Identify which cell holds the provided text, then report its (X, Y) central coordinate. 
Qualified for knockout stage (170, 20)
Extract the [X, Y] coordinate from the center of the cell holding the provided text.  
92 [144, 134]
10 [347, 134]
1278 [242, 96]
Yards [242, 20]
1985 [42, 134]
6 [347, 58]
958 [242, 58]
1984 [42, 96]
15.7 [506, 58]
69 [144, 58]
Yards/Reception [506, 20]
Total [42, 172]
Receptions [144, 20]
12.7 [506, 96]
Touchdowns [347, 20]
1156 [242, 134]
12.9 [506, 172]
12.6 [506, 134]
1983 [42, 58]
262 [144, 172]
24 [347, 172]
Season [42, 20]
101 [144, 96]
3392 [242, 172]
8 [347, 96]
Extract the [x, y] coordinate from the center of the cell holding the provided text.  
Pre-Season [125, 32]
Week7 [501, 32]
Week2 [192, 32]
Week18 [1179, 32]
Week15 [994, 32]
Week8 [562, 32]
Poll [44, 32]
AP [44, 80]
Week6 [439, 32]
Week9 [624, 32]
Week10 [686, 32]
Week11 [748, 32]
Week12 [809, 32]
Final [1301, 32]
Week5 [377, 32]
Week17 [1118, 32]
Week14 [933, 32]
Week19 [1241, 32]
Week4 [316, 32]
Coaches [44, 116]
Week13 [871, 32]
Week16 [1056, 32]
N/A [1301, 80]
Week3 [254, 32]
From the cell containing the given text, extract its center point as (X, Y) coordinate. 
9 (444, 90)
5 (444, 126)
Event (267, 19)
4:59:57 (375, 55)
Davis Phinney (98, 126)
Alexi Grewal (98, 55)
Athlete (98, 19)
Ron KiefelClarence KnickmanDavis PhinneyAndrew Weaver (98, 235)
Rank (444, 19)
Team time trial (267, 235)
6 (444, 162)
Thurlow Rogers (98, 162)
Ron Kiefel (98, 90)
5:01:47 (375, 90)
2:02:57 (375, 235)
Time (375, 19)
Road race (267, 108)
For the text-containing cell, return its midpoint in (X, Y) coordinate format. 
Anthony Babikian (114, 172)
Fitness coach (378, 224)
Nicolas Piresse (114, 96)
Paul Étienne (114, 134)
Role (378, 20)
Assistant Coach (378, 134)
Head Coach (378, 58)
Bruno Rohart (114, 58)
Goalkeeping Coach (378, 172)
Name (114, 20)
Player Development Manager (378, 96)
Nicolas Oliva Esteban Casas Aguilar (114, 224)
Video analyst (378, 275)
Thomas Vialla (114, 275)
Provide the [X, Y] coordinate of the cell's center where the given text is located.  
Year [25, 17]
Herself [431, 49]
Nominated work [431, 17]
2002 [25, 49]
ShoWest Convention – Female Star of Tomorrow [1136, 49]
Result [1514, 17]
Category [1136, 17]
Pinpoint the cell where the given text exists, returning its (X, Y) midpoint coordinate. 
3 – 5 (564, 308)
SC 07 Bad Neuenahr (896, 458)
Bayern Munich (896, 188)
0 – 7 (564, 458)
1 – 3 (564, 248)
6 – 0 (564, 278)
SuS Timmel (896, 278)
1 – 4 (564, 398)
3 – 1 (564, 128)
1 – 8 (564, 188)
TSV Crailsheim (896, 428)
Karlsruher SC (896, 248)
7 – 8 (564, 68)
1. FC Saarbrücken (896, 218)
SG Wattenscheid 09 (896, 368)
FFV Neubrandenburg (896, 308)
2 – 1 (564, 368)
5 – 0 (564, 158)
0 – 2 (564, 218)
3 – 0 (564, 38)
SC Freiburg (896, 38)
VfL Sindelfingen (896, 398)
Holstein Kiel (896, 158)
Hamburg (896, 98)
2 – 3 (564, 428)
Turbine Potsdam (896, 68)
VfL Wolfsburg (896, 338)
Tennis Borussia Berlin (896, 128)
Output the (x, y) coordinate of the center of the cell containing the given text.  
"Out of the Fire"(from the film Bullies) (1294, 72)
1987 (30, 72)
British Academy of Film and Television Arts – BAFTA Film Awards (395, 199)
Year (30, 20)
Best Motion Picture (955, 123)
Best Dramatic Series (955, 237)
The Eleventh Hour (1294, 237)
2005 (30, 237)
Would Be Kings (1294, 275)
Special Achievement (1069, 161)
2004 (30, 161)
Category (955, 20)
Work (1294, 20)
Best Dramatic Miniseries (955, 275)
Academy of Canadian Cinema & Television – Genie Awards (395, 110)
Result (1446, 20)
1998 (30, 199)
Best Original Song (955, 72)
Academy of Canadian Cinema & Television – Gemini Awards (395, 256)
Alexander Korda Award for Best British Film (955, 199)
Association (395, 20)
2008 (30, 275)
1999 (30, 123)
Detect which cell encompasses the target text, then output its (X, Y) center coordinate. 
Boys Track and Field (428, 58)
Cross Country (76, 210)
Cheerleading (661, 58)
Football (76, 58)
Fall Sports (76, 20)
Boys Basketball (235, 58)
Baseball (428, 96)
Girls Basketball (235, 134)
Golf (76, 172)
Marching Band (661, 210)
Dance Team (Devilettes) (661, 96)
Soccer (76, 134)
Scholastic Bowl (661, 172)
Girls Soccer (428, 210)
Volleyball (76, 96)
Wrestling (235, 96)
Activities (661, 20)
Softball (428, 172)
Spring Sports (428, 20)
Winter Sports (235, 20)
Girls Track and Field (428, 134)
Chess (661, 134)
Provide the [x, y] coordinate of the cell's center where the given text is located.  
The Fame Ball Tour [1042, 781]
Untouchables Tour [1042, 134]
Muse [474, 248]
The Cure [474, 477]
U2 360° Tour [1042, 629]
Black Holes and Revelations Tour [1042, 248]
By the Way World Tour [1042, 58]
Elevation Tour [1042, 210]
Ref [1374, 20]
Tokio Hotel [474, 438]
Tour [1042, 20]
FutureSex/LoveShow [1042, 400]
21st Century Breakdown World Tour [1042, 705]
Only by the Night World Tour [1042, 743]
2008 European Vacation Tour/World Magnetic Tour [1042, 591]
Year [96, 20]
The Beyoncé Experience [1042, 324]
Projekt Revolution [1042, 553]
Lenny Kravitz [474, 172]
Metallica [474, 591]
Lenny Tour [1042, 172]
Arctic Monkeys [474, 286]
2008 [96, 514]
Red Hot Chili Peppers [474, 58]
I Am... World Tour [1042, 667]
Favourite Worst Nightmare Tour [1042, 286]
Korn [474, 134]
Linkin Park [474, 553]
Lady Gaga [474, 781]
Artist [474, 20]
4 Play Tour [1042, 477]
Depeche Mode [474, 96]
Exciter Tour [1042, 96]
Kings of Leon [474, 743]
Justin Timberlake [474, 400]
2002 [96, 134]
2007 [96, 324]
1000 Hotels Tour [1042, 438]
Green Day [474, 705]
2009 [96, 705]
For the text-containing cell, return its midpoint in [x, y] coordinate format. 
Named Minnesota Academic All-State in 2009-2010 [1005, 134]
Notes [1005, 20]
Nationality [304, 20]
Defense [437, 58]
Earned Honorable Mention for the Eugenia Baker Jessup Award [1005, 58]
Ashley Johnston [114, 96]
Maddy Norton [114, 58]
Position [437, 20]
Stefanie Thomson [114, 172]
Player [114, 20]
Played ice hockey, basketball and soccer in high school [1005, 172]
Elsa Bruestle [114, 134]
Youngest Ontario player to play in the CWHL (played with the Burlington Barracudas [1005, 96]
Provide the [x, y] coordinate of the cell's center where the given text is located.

-.-.-

## Given exercise
Rewrite the stretch from the start of the material through the line containing "Player Development Manager (378, 96)", swapping "Yards/Reception" for "Yards per Reception" and leaving everything else unchanged.

## Correct output
Identify which cell holds the provided text, then report its (X, Y) central coordinate. 
Qualified for knockout stage (170, 20)
Extract the [X, Y] coordinate from the center of the cell holding the provided text.  
92 [144, 134]
10 [347, 134]
1278 [242, 96]
Yards [242, 20]
1985 [42, 134]
6 [347, 58]
958 [242, 58]
1984 [42, 96]
15.7 [506, 58]
69 [144, 58]
Yards per Reception [506, 20]
Total [42, 172]
Receptions [144, 20]
12.7 [506, 96]
Touchdowns [347, 20]
1156 [242, 134]
12.9 [506, 172]
12.6 [506, 134]
1983 [42, 58]
262 [144, 172]
24 [347, 172]
Season [42, 20]
101 [144, 96]
3392 [242, 172]
8 [347, 96]
Extract the [x, y] coordinate from the center of the cell holding the provided text.  
Pre-Season [125, 32]
Week7 [501, 32]
Week2 [192, 32]
Week18 [1179, 32]
Week15 [994, 32]
Week8 [562, 32]
Poll [44, 32]
AP [44, 80]
Week6 [439, 32]
Week9 [624, 32]
Week10 [686, 32]
Week11 [748, 32]
Week12 [809, 32]
Final [1301, 32]
Week5 [377, 32]
Week17 [1118, 32]
Week14 [933, 32]
Week19 [1241, 32]
Week4 [316, 32]
Coaches [44, 116]
Week13 [871, 32]
Week16 [1056, 32]
N/A [1301, 80]
Week3 [254, 32]
From the cell containing the given text, extract its center point as (X, Y) coordinate. 
9 (444, 90)
5 (444, 126)
Event (267, 19)
4:59:57 (375, 55)
Davis Phinney (98, 126)
Alexi Grewal (98, 55)
Athlete (98, 19)
Ron KiefelClarence KnickmanDavis PhinneyAndrew Weaver (98, 235)
Rank (444, 19)
Team time trial (267, 235)
6 (444, 162)
Thurlow Rogers (98, 162)
Ron Kiefel (98, 90)
5:01:47 (375, 90)
2:02:57 (375, 235)
Time (375, 19)
Road race (267, 108)
For the text-containing cell, return its midpoint in (X, Y) coordinate format. 
Anthony Babikian (114, 172)
Fitness coach (378, 224)
Nicolas Piresse (114, 96)
Paul Étienne (114, 134)
Role (378, 20)
Assistant Coach (378, 134)
Head Coach (378, 58)
Bruno Rohart (114, 58)
Goalkeeping Coach (378, 172)
Name (114, 20)
Player Development Manager (378, 96)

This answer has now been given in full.